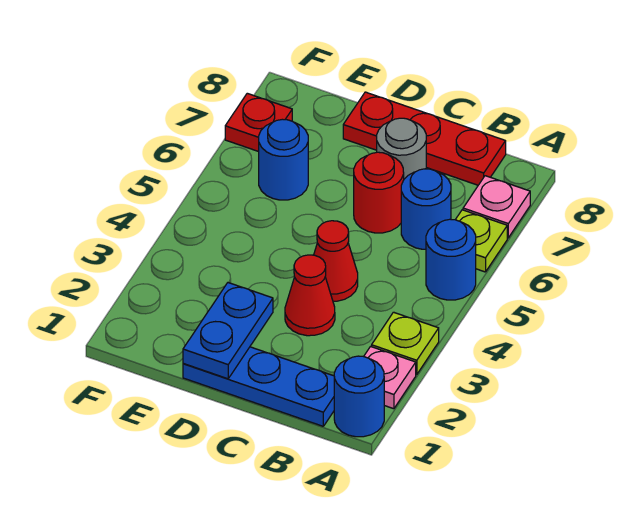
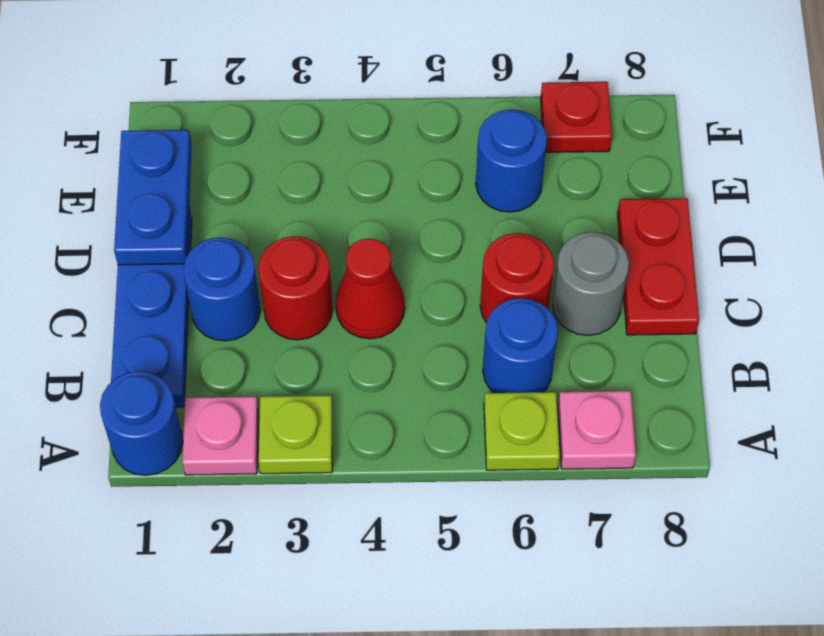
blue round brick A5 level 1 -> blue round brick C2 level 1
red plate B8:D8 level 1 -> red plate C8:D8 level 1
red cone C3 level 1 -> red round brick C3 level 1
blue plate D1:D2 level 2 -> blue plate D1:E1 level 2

WORK REQUEST
Print the entire listing precisely as written, omitting the images it holds.

PROBLEM SOLUTION
blue round brick A5 level 1 -> blue round brick C2 level 1
red plate B8:D8 level 1 -> red plate C8:D8 level 1
red cone C3 level 1 -> red round brick C3 level 1
blue plate D1:D2 level 2 -> blue plate D1:E1 level 2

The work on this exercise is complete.